| Assignment |
A word-for-word copy of the line containing "(305, 398) = (885, 272): purple" and every following line to the end of the data below is all the answer should hold.

| Provided data |
------------------------------------------------

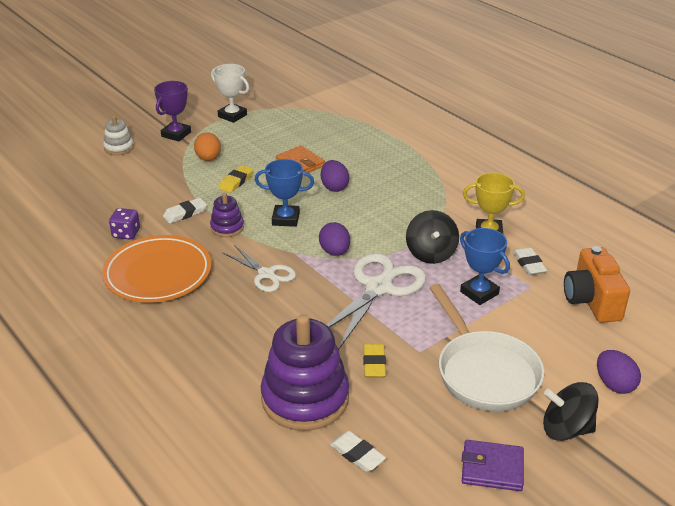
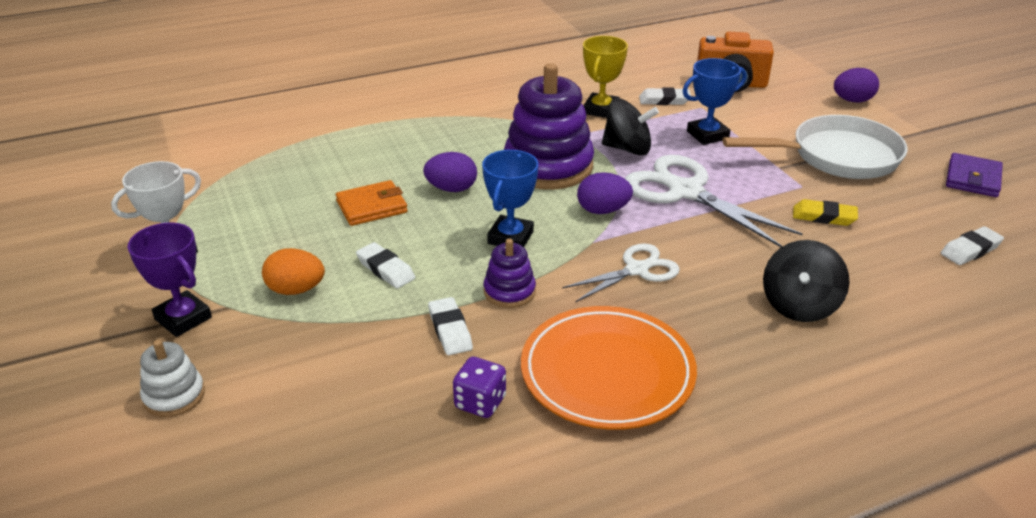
camera: 75 degrees left, 0 degrees up
(236, 181) = (385, 269): yellow eraser -> white eraser
(305, 398) = (885, 272): purple stacking toy -> purple stacking toy (548, 166)
(566, 429) = (914, 134): black spinning top -> black spinning top (799, 305)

------------------------------------------------

| Answer space |
(305, 398) = (885, 272): purple stacking toy -> purple stacking toy (548, 166)
(566, 429) = (914, 134): black spinning top -> black spinning top (799, 305)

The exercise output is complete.